Version comparison data:

════

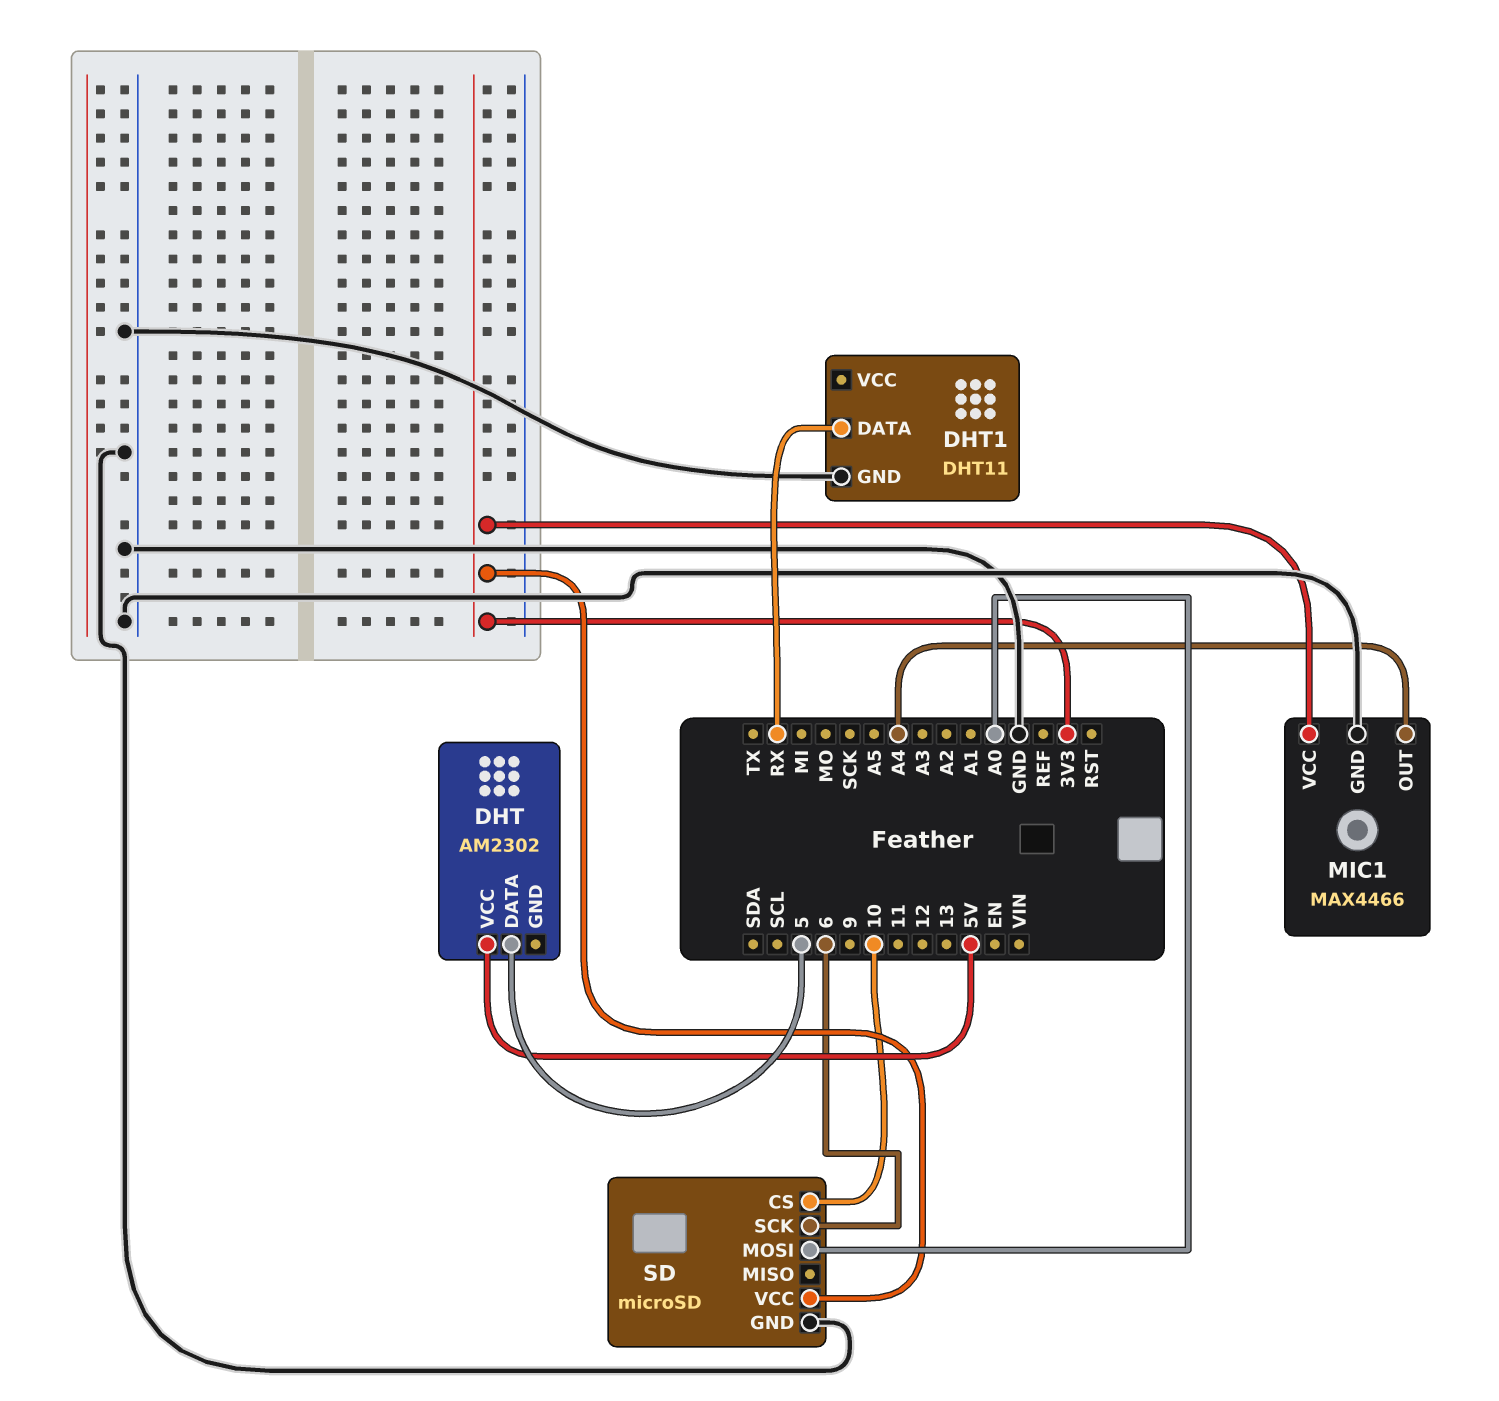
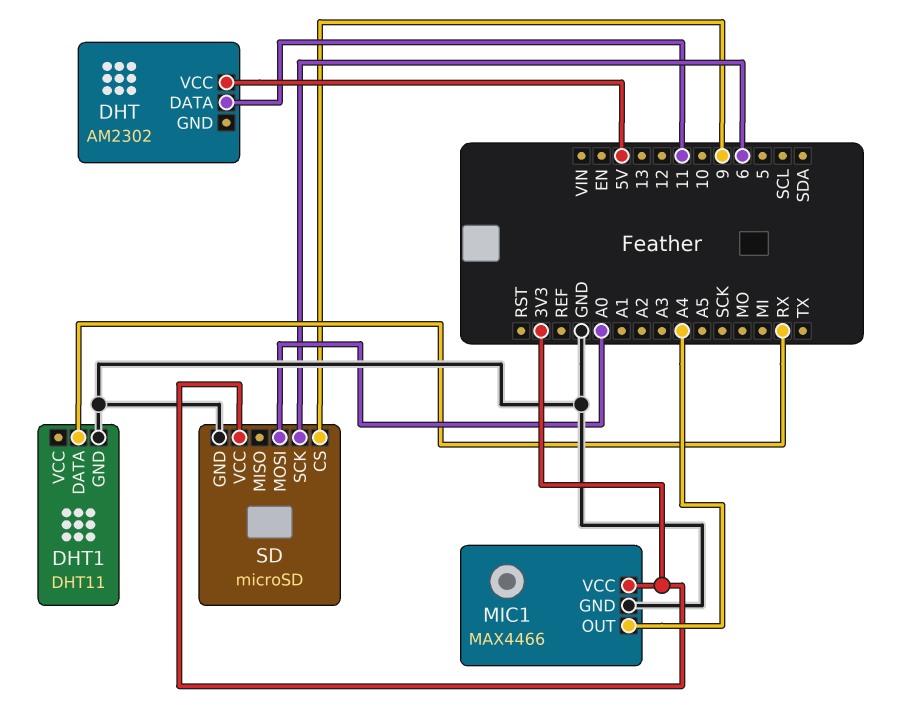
DHT pin DATA: 5 -> 11
SD pin CS: 10 -> 9

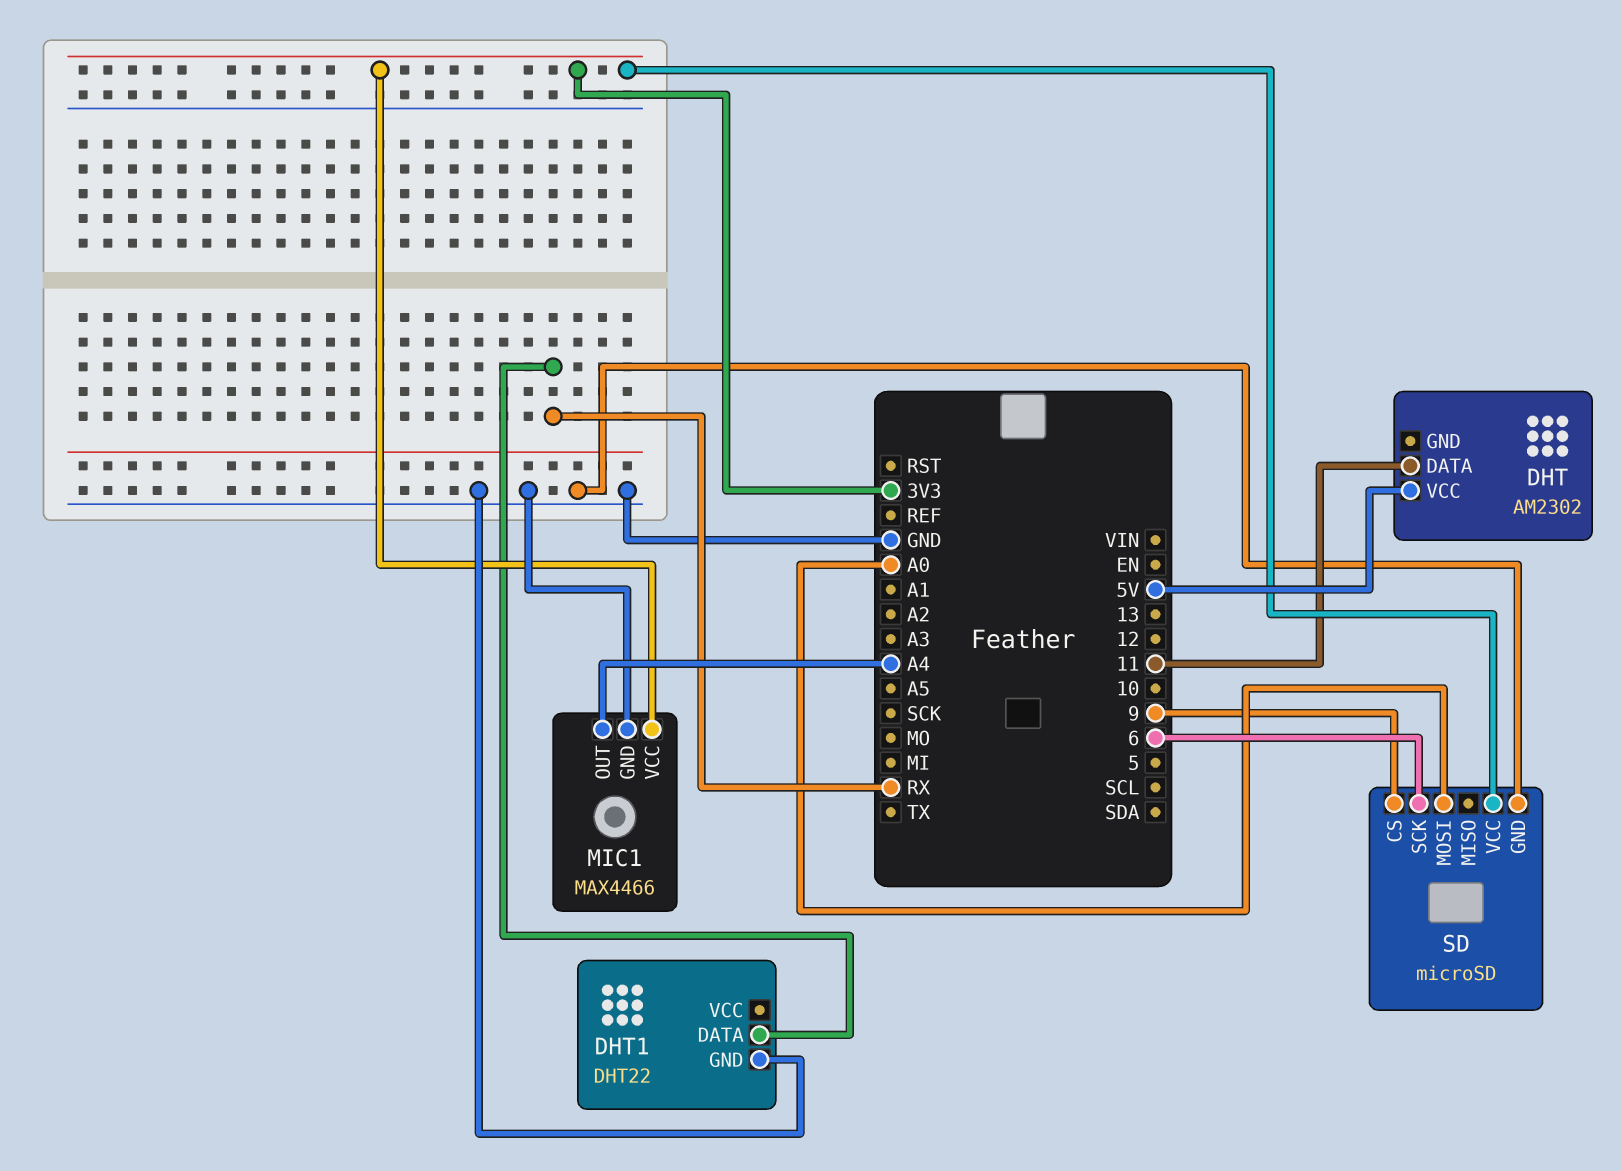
DHT1: DHT11 -> DHT22

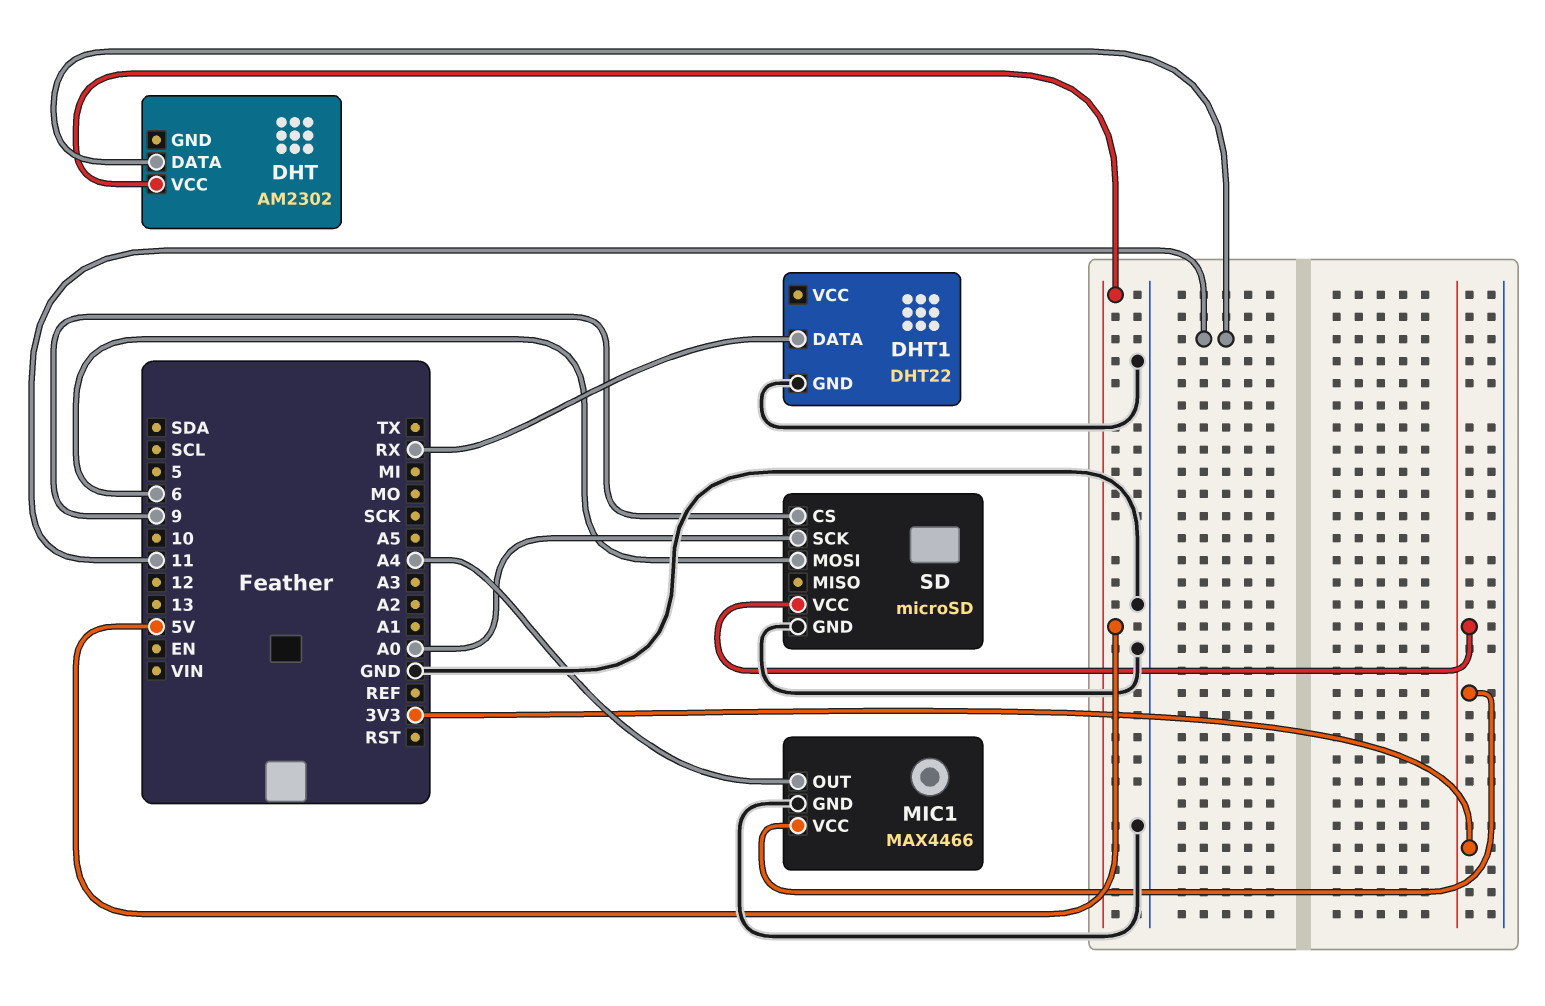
SD pin MOSI: A0 -> 6
SD pin SCK: 6 -> A0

════

Task item:
Your output must consist only of the lines from the line with "SD pin CS: 10 -> 9" through the final line of the data, both included, reproduced exactly and free of pictures.

Exercise answer:
SD pin CS: 10 -> 9

DHT1: DHT11 -> DHT22

SD pin MOSI: A0 -> 6
SD pin SCK: 6 -> A0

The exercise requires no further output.